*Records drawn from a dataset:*
------------------------------------------------

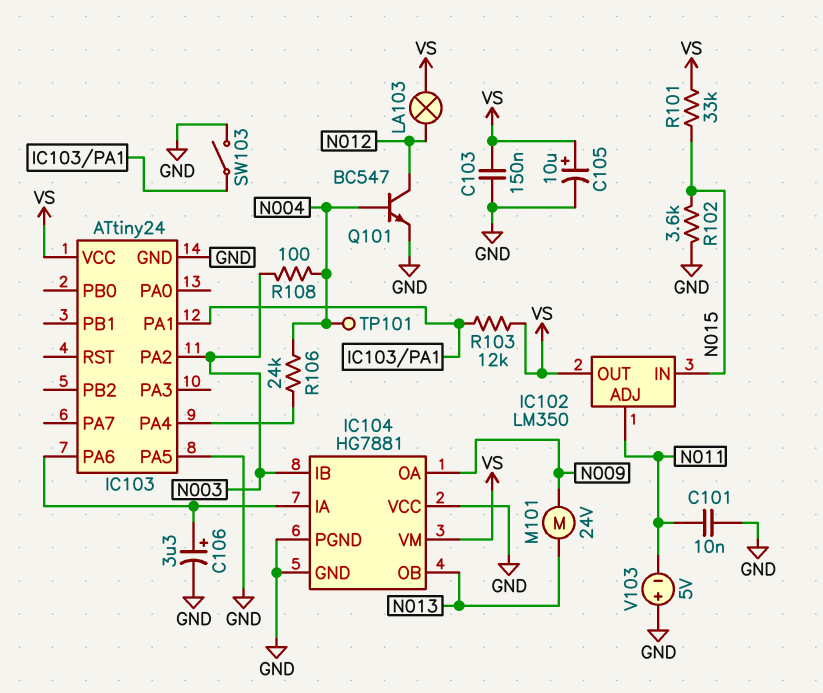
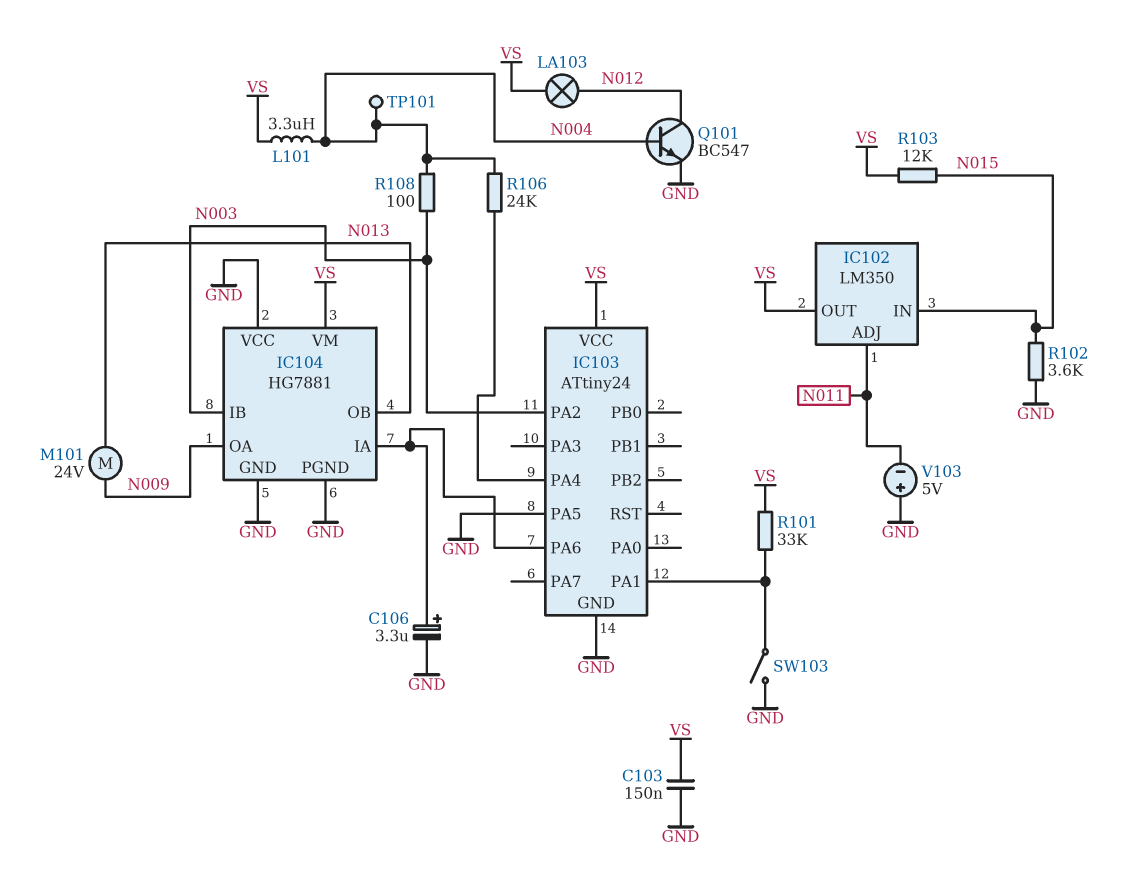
C101: 10nF (GND, N011) -> none
C105: 10uF (plus VS, minus GND) -> none
L101: none -> 3.3uH (N004, VS)
R101: 33k (N015, VS) -> 33k (IC103/PA1, VS)
R103: 12k (IC103/PA1, VS) -> 12k (N015, VS)

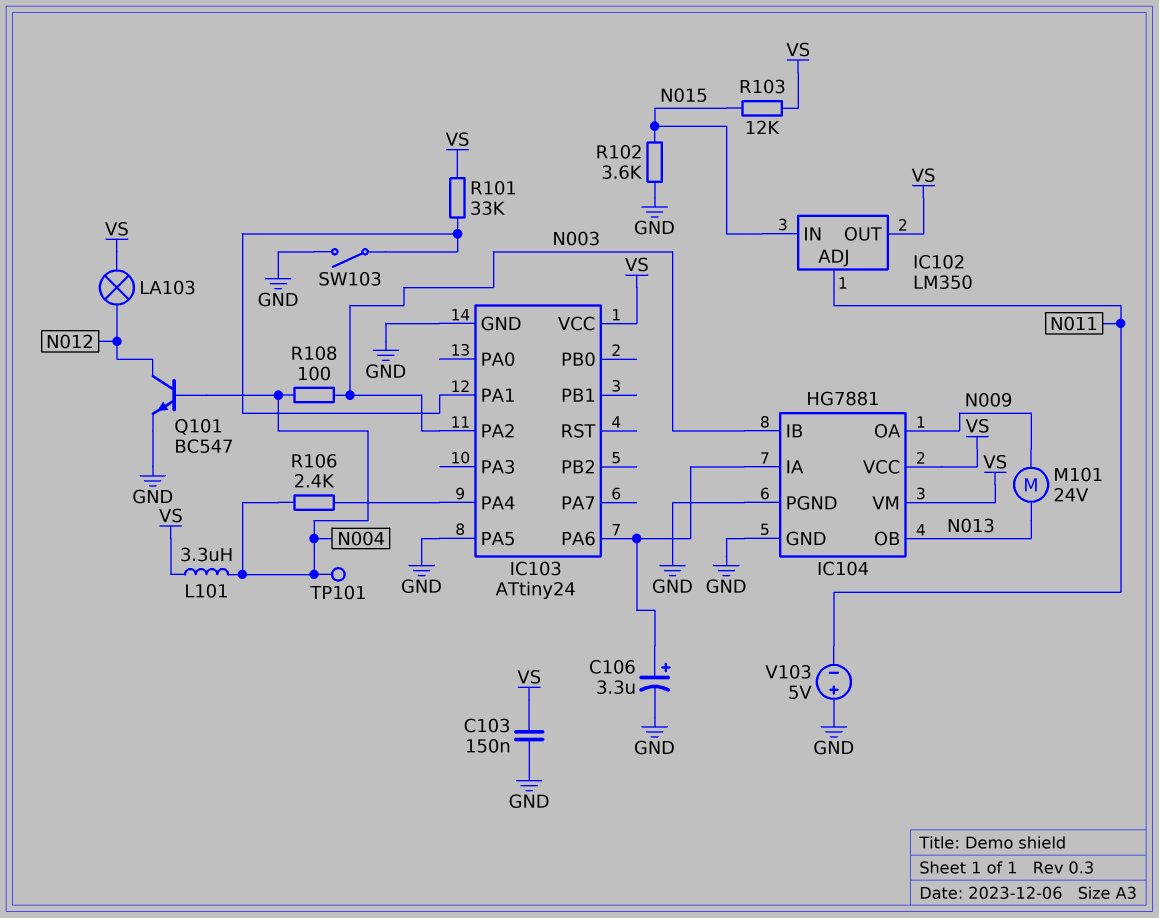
IC104 pin VCC: GND -> VS
R106: 24k (IC103/PA4, N004) -> 2.4k (IC103/PA4, N004)

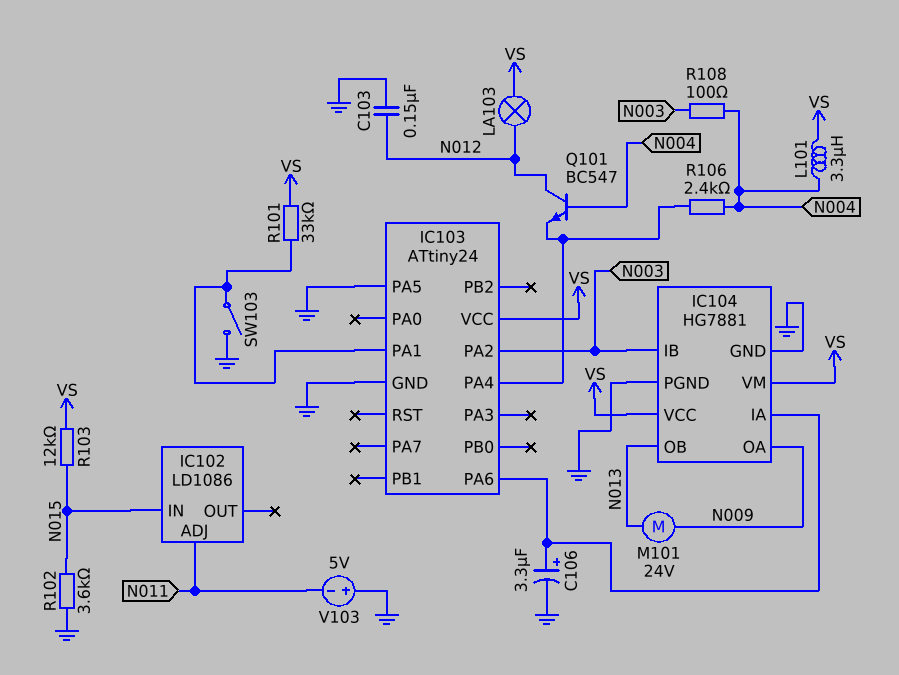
C103: 150nF (GND, VS) -> 150nF (GND, N012)
IC102: LM350 -> LD1086
IC102 pin OUT: VS -> none
Q101: NPN BC547 (B N004, C N012, E GND) -> NPN BC547 (B N004, C N012, E IC103/PA4)
TP101: test point (N004) -> none

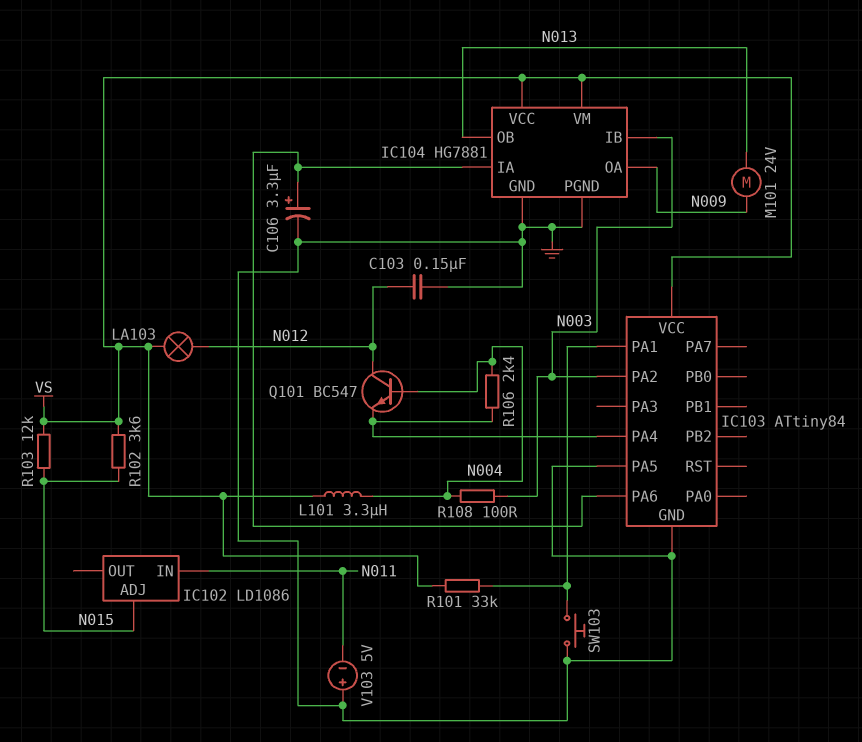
IC102 pin ADJ: N011 -> N015
IC102 pin IN: N015 -> N011
IC103: ATtiny24 -> ATtiny84
R102: 3.6k (GND, N015) -> 3.6k (N015, VS)
SW103: switch (GND, IC103/PA1) -> button (GND, IC103/PA1)

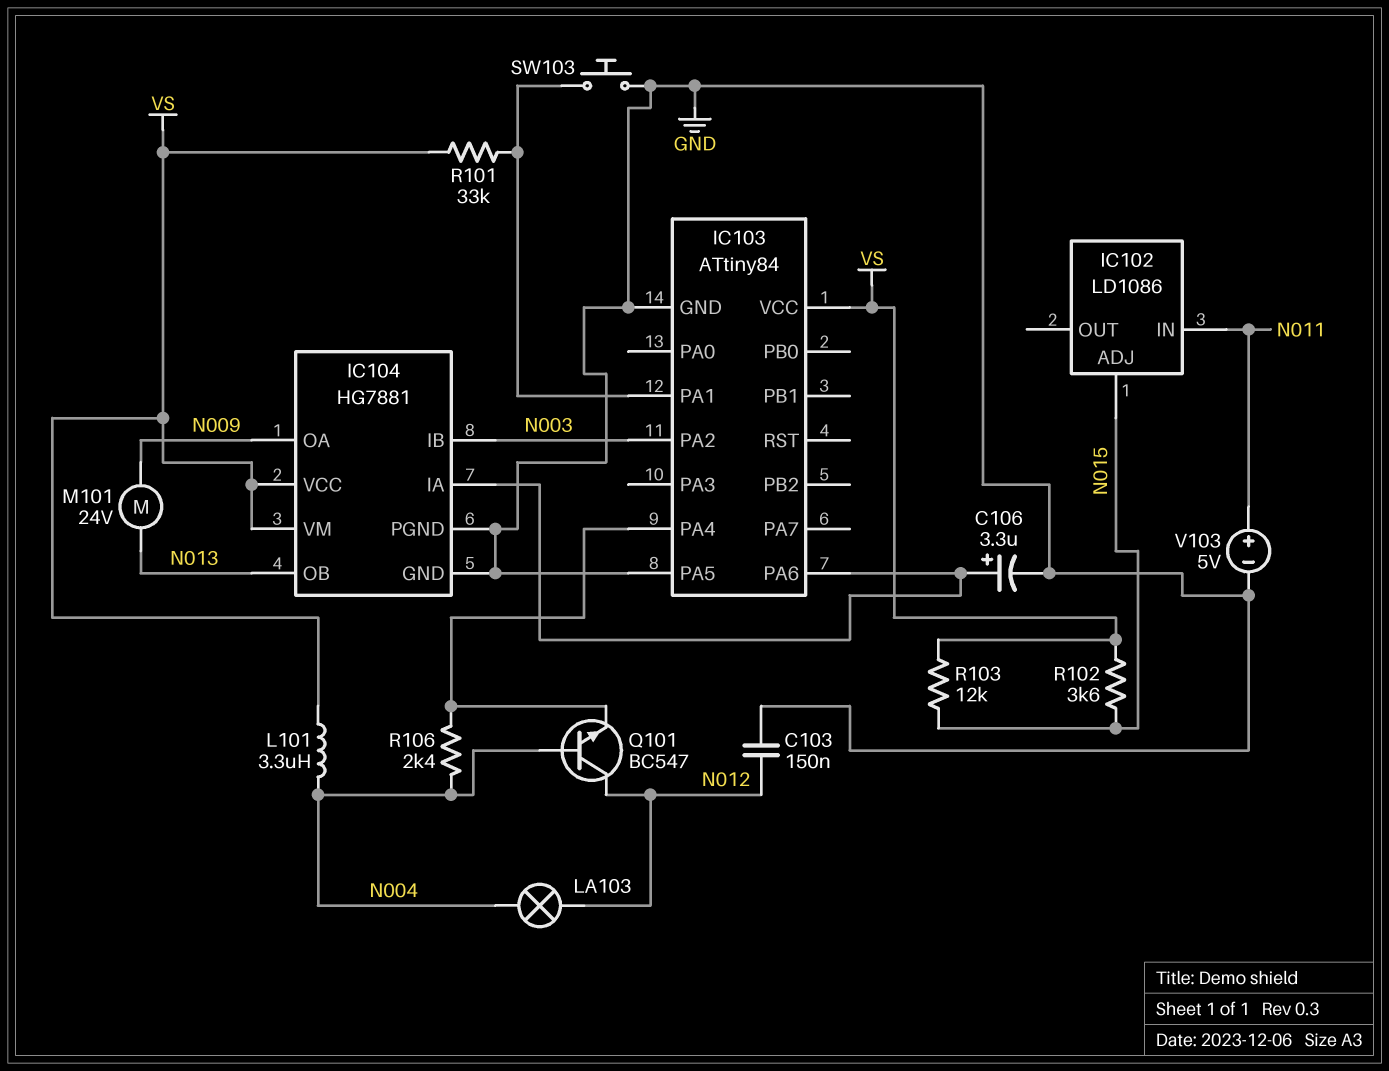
LA103: lamp (N012, VS) -> lamp (N004, N012)
R108: 100 (N003, N004) -> none
V103: 5V (plus GND, minus N011) -> 5V (plus N011, minus GND)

------------------------------------------------

*WHAT THIS TASK INVOLVES:* What you output must match the data exactly, apart from the pictures, which are left out.

*TASK SOLUTION:*
C101: 10nF (GND, N011) -> none
C105: 10uF (plus VS, minus GND) -> none
L101: none -> 3.3uH (N004, VS)
R101: 33k (N015, VS) -> 33k (IC103/PA1, VS)
R103: 12k (IC103/PA1, VS) -> 12k (N015, VS)

IC104 pin VCC: GND -> VS
R106: 24k (IC103/PA4, N004) -> 2.4k (IC103/PA4, N004)

C103: 150nF (GND, VS) -> 150nF (GND, N012)
IC102: LM350 -> LD1086
IC102 pin OUT: VS -> none
Q101: NPN BC547 (B N004, C N012, E GND) -> NPN BC547 (B N004, C N012, E IC103/PA4)
TP101: test point (N004) -> none

IC102 pin ADJ: N011 -> N015
IC102 pin IN: N015 -> N011
IC103: ATtiny24 -> ATtiny84
R102: 3.6k (GND, N015) -> 3.6k (N015, VS)
SW103: switch (GND, IC103/PA1) -> button (GND, IC103/PA1)

LA103: lamp (N012, VS) -> lamp (N004, N012)
R108: 100 (N003, N004) -> none
V103: 5V (plus GND, minus N011) -> 5V (plus N011, minus GND)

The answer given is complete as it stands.